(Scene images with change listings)
##########

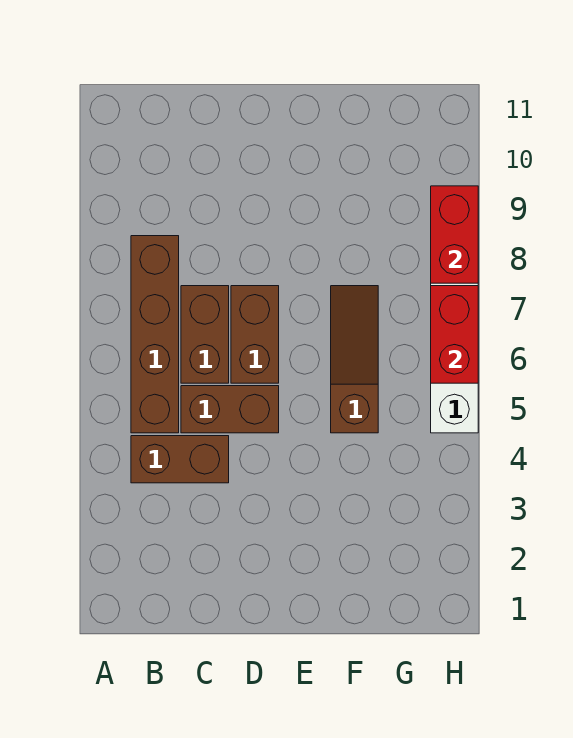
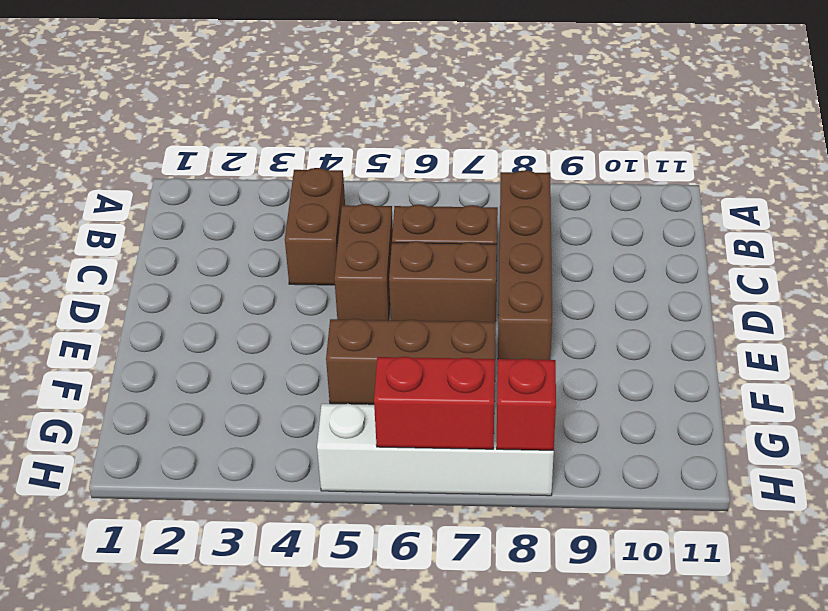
brown brick B5:B8 level 1 -> brown brick B8:E8 level 1
brown slope F5:F7 level 1 top 5 -> brown brick F5:F7 level 1
red brick H8:H9 level 2 -> red brick H8 level 2

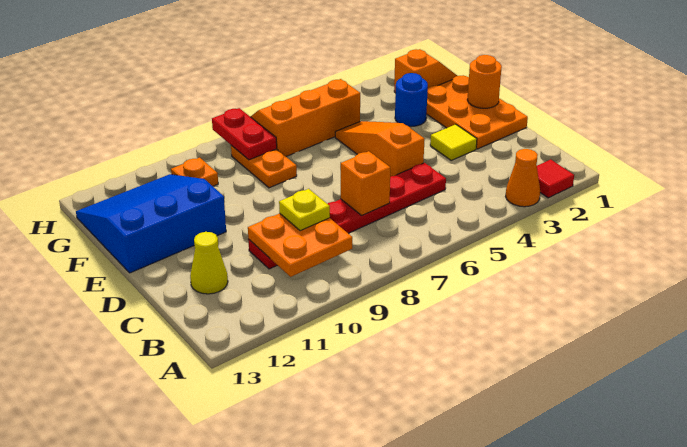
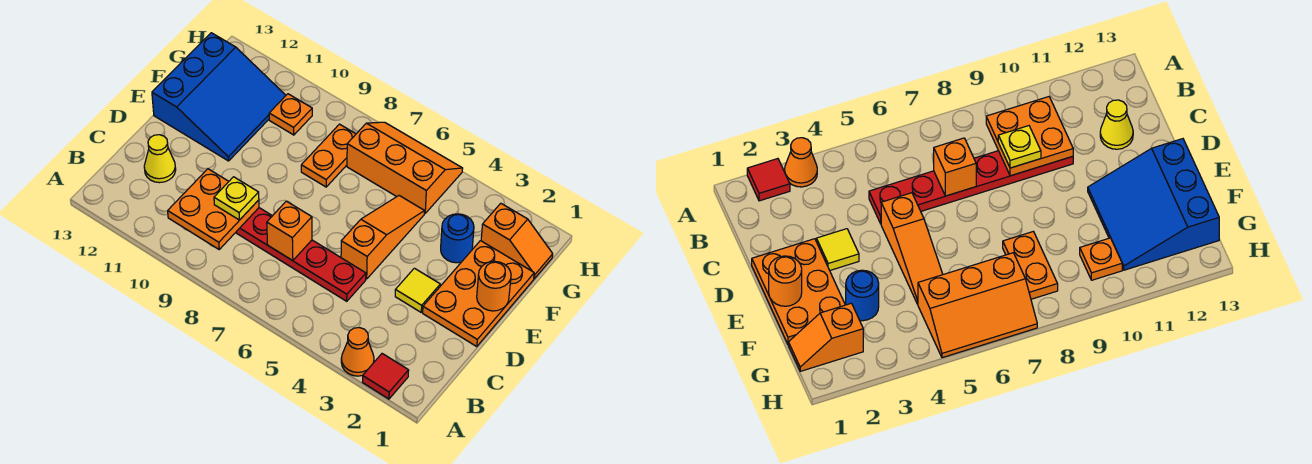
blue slope E11:G13 level 1 top E -> blue slope E11:G13 level 1 top 13
red plate G8:H8 level 2 -> none

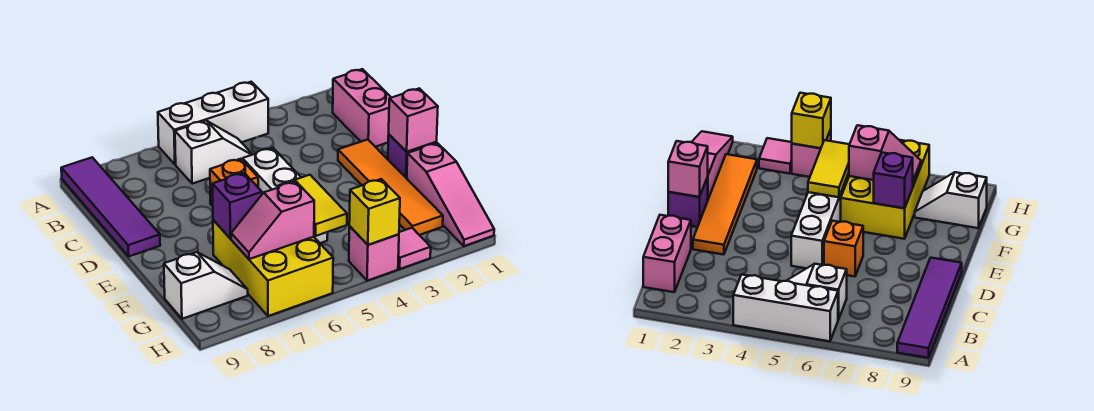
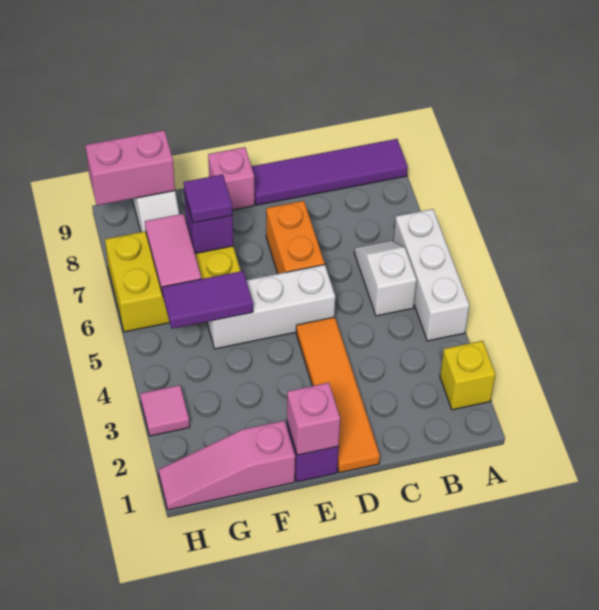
pink brick B1:C1 level 1 -> pink brick G9:H9 level 2
white slope B5:B6 level 1 top 6 -> white slope B5:B6 level 1 top 5
orange tile D2:G2 level 1 -> orange tile D1:D4 level 1
orange brick D6 level 1 -> orange brick D6:D7 level 1
yellow tile F5:G5 level 2 -> purple tile F5:G5 level 2
none -> purple tile F7 level 3
pink slope G6:G7 level 2 top 6 -> pink tile G6:G7 level 2
pink brick H4 level 1 -> pink brick E9 level 1
yellow brick H4 level 2 -> yellow brick A2 level 1

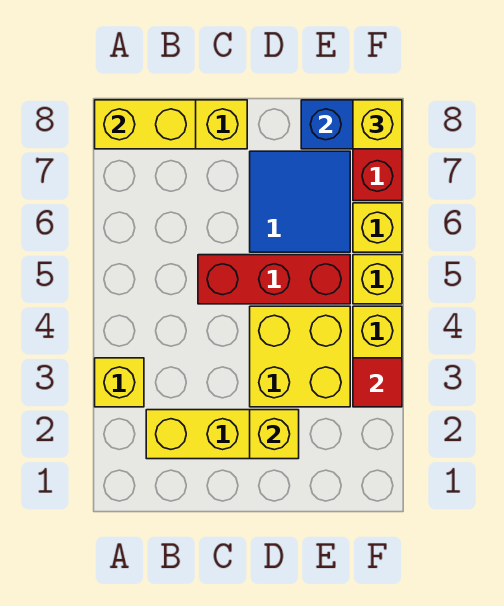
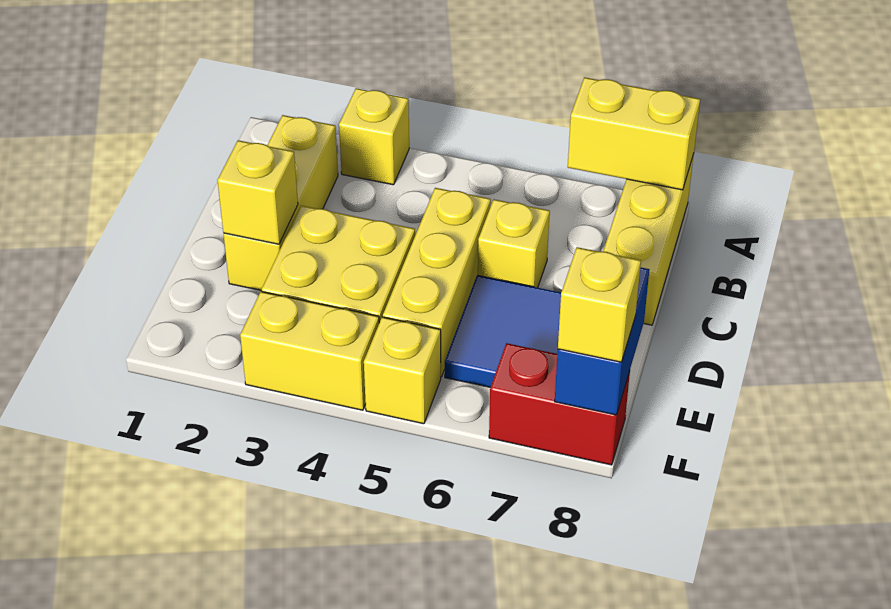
yellow brick A8:B8 level 2 -> yellow brick A7:A8 level 2
red brick C5:E5 level 1 -> yellow brick C5:E5 level 1
red tile F3 level 2 -> none
yellow brick F6 level 1 -> yellow brick C6 level 1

##########

TASK REQUIREMENTS — Read the entries and select each line where the word "slope" is found.

WRITTEN SOLUTION —
brown slope F5:F7 level 1 top 5 -> brown brick F5:F7 level 1
blue slope E11:G13 level 1 top E -> blue slope E11:G13 level 1 top 13
white slope B5:B6 level 1 top 6 -> white slope B5:B6 level 1 top 5
pink slope G6:G7 level 2 top 6 -> pink tile G6:G7 level 2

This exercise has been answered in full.